Exercise requirements -> Copy the lines below, beginning with the one that contains "yellow hexagon at" and continuing through the final line, exactly as written and with no other lines.

Recorded data ->

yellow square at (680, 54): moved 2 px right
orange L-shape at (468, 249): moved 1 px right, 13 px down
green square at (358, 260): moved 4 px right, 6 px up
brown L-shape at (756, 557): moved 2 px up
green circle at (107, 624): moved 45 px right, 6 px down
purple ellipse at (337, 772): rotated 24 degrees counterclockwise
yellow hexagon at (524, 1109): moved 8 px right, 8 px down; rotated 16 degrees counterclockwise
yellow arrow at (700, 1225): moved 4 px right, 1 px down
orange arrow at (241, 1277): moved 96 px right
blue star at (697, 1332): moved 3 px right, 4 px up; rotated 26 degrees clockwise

Solution to this exercise ->
yellow hexagon at (524, 1109): moved 8 px right, 8 px down; rotated 16 degrees counterclockwise
yellow arrow at (700, 1225): moved 4 px right, 1 px down
orange arrow at (241, 1277): moved 96 px right
blue star at (697, 1332): moved 3 px right, 4 px up; rotated 26 degrees clockwise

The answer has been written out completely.